# Dataset excerpts
________

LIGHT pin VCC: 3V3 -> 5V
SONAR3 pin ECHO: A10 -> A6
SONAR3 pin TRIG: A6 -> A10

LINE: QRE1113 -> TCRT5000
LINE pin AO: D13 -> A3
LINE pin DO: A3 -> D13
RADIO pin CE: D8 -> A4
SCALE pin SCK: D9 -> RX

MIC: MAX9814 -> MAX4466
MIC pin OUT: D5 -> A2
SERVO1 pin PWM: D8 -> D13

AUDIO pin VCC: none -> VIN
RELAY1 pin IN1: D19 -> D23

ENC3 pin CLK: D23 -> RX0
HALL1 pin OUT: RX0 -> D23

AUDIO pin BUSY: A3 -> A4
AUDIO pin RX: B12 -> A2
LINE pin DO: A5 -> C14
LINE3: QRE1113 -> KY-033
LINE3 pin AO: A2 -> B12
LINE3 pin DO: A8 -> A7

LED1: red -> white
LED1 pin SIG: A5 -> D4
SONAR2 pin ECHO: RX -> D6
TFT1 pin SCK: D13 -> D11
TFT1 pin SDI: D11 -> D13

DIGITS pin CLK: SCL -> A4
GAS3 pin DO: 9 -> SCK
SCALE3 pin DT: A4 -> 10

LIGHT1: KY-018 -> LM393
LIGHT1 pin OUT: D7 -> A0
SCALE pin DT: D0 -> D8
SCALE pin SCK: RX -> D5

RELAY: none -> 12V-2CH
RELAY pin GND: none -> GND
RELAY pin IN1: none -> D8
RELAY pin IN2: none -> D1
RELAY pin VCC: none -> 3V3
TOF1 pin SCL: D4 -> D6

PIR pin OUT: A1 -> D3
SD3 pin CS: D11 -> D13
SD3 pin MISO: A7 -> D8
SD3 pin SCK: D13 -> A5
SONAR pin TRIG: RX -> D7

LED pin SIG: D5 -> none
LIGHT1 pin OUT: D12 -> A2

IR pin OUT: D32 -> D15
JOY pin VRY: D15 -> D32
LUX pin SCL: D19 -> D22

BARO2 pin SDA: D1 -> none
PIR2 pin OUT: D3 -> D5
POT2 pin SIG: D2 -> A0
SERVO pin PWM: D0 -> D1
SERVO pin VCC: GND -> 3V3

________

# YOUR ASSIGNMENT
The response has to match the data exactly, line for line.

# SOLUTION
LIGHT pin VCC: 3V3 -> 5V
SONAR3 pin ECHO: A10 -> A6
SONAR3 pin TRIG: A6 -> A10

LINE: QRE1113 -> TCRT5000
LINE pin AO: D13 -> A3
LINE pin DO: A3 -> D13
RADIO pin CE: D8 -> A4
SCALE pin SCK: D9 -> RX

MIC: MAX9814 -> MAX4466
MIC pin OUT: D5 -> A2
SERVO1 pin PWM: D8 -> D13

AUDIO pin VCC: none -> VIN
RELAY1 pin IN1: D19 -> D23

ENC3 pin CLK: D23 -> RX0
HALL1 pin OUT: RX0 -> D23

AUDIO pin BUSY: A3 -> A4
AUDIO pin RX: B12 -> A2
LINE pin DO: A5 -> C14
LINE3: QRE1113 -> KY-033
LINE3 pin AO: A2 -> B12
LINE3 pin DO: A8 -> A7

LED1: red -> white
LED1 pin SIG: A5 -> D4
SONAR2 pin ECHO: RX -> D6
TFT1 pin SCK: D13 -> D11
TFT1 pin SDI: D11 -> D13

DIGITS pin CLK: SCL -> A4
GAS3 pin DO: 9 -> SCK
SCALE3 pin DT: A4 -> 10

LIGHT1: KY-018 -> LM393
LIGHT1 pin OUT: D7 -> A0
SCALE pin DT: D0 -> D8
SCALE pin SCK: RX -> D5

RELAY: none -> 12V-2CH
RELAY pin GND: none -> GND
RELAY pin IN1: none -> D8
RELAY pin IN2: none -> D1
RELAY pin VCC: none -> 3V3
TOF1 pin SCL: D4 -> D6

PIR pin OUT: A1 -> D3
SD3 pin CS: D11 -> D13
SD3 pin MISO: A7 -> D8
SD3 pin SCK: D13 -> A5
SONAR pin TRIG: RX -> D7

LED pin SIG: D5 -> none
LIGHT1 pin OUT: D12 -> A2

IR pin OUT: D32 -> D15
JOY pin VRY: D15 -> D32
LUX pin SCL: D19 -> D22

BARO2 pin SDA: D1 -> none
PIR2 pin OUT: D3 -> D5
POT2 pin SIG: D2 -> A0
SERVO pin PWM: D0 -> D1
SERVO pin VCC: GND -> 3V3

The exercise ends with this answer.